# PROBLEM
What is wanted is every line below from the one with "black brick H5 level 2 -> none" up to and including the one with "none -> red brick J10 level 4", retyped exactly, pictures excluded, nothing else.

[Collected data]
************
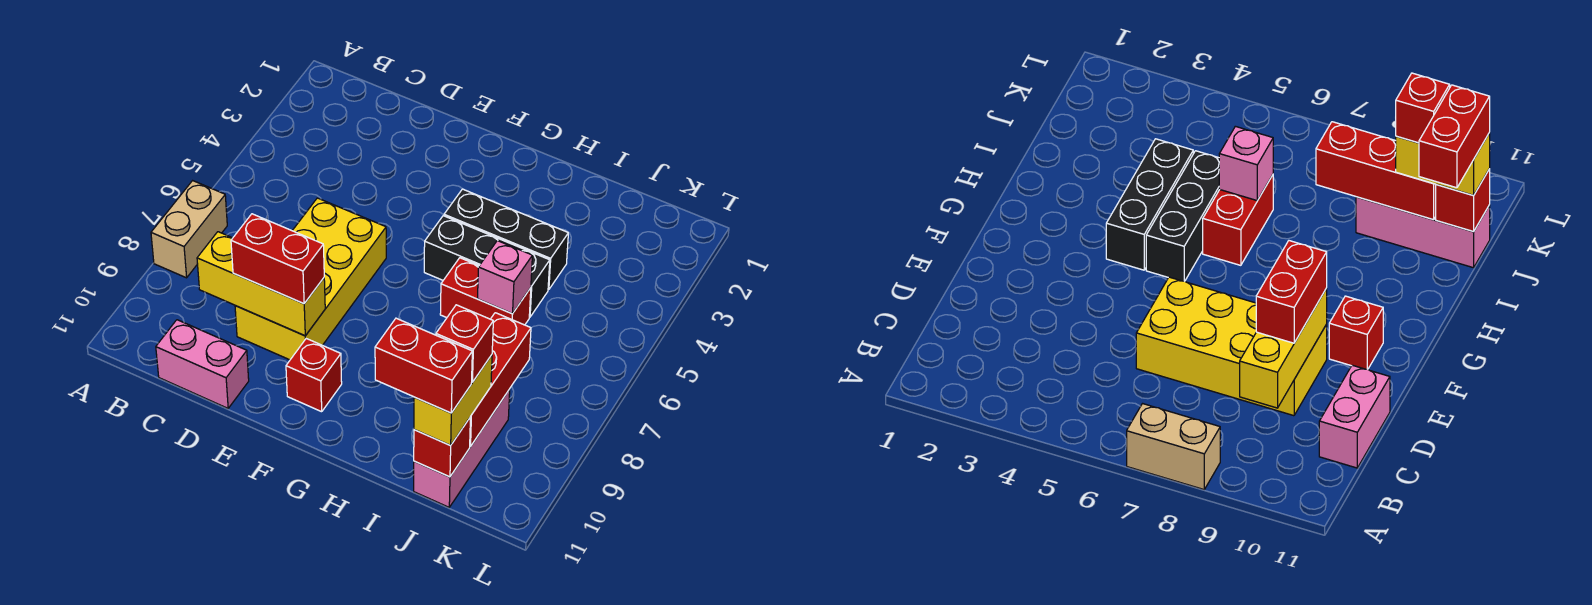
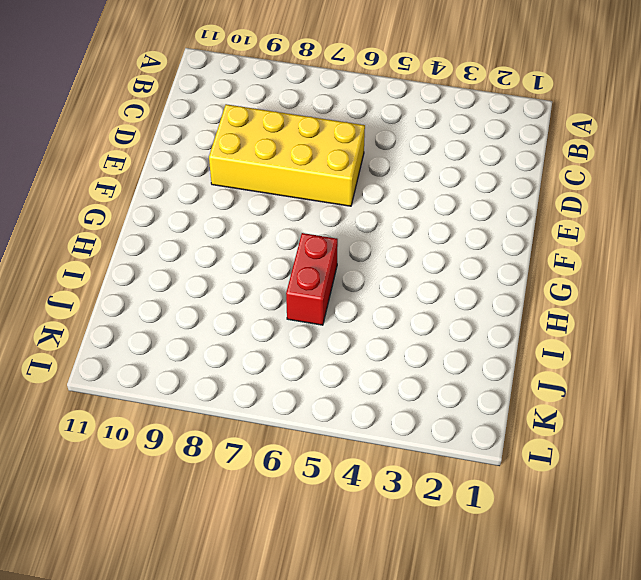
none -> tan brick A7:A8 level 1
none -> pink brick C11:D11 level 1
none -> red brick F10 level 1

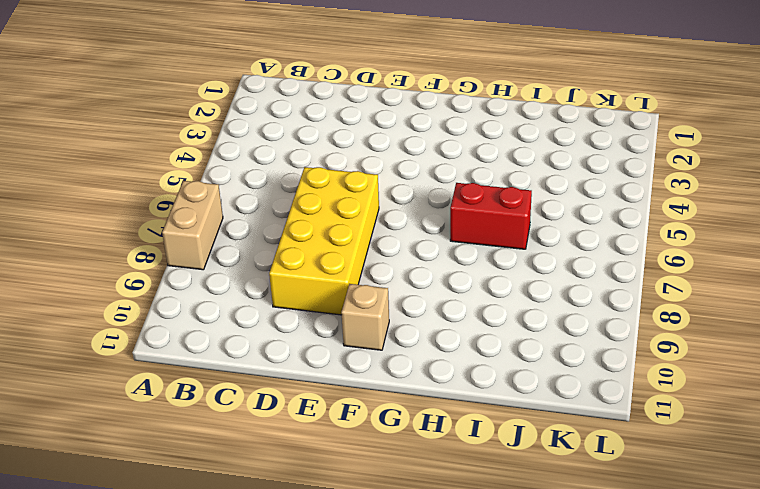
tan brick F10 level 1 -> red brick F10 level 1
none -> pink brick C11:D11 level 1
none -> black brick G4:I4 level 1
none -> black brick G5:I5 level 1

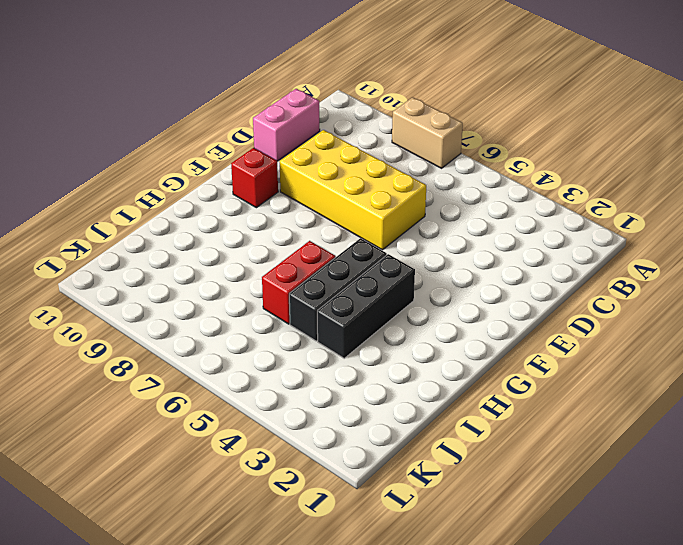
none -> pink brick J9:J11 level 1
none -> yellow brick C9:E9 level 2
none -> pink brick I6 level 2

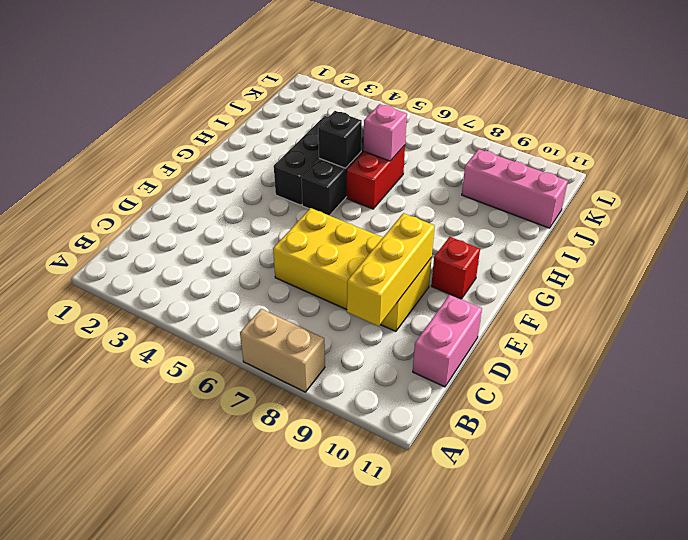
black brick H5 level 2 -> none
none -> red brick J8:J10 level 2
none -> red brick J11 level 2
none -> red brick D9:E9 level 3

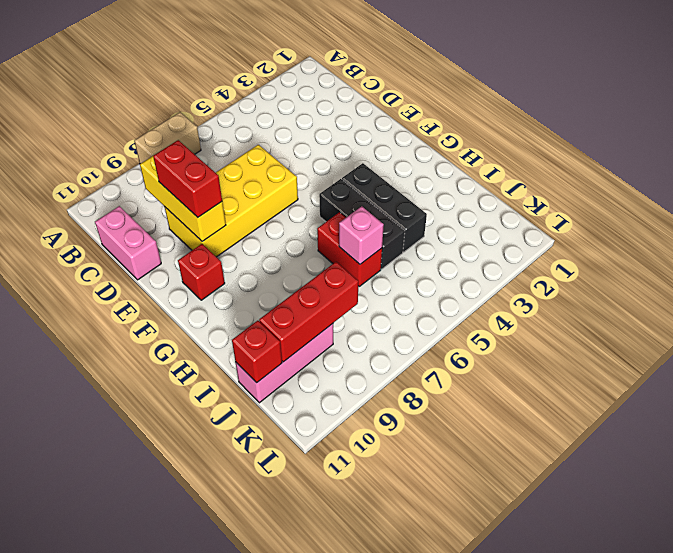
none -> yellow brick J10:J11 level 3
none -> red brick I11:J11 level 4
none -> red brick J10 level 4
************
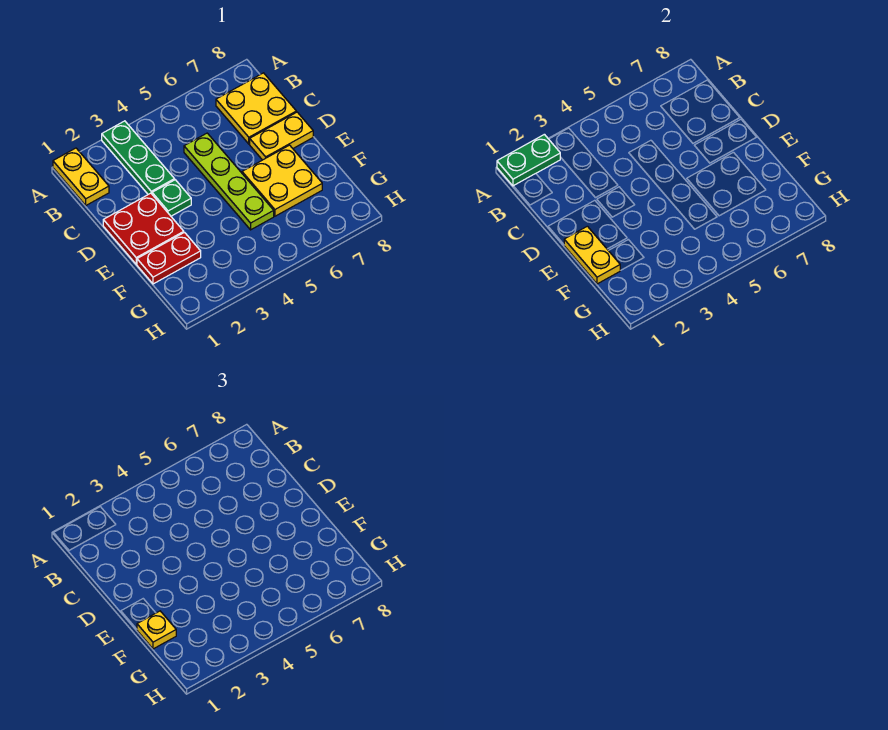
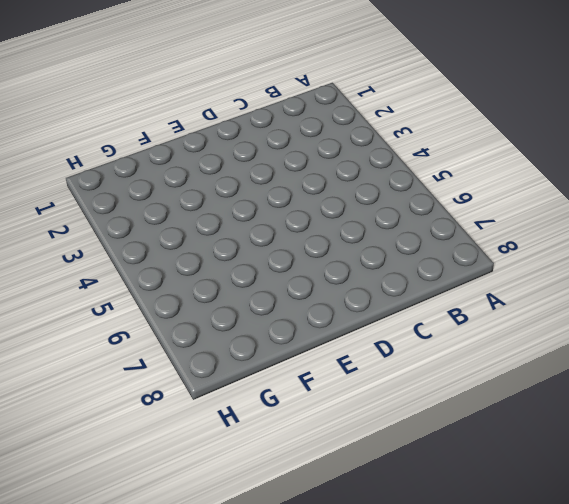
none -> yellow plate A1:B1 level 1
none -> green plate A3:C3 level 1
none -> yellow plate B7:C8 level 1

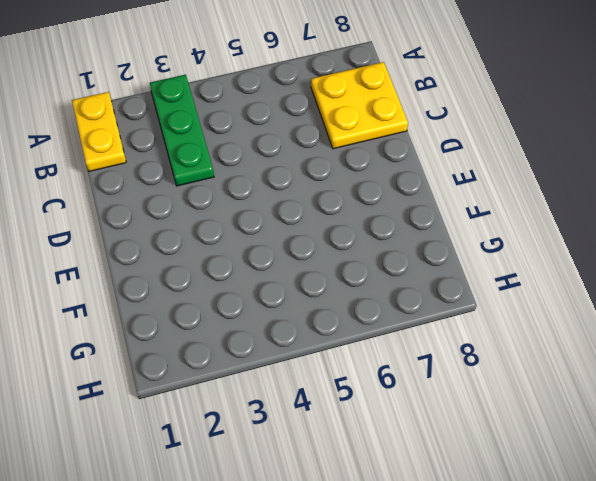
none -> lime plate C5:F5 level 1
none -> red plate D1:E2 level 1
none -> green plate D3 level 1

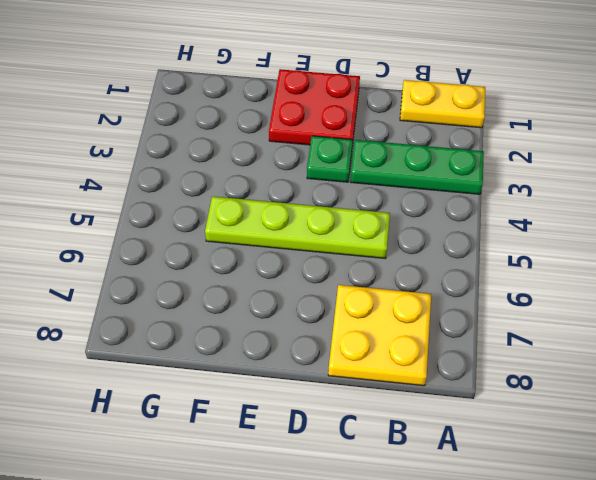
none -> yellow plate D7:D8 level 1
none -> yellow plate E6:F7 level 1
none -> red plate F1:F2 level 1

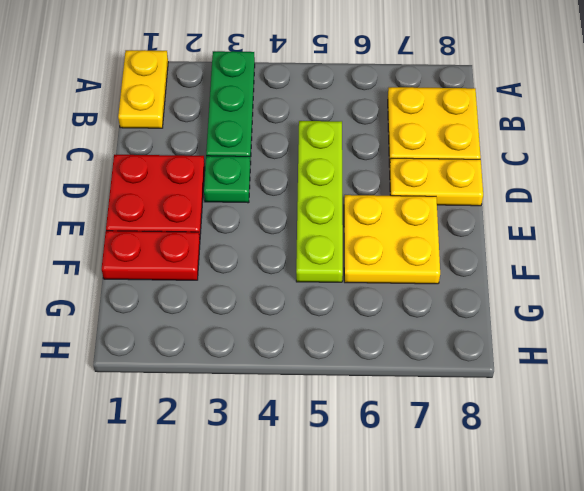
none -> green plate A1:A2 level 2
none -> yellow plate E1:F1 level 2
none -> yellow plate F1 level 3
************
# COMPLETED TASK
black brick H5 level 2 -> none
none -> red brick J8:J10 level 2
none -> red brick J11 level 2
none -> red brick D9:E9 level 3

none -> yellow brick J10:J11 level 3
none -> red brick I11:J11 level 4
none -> red brick J10 level 4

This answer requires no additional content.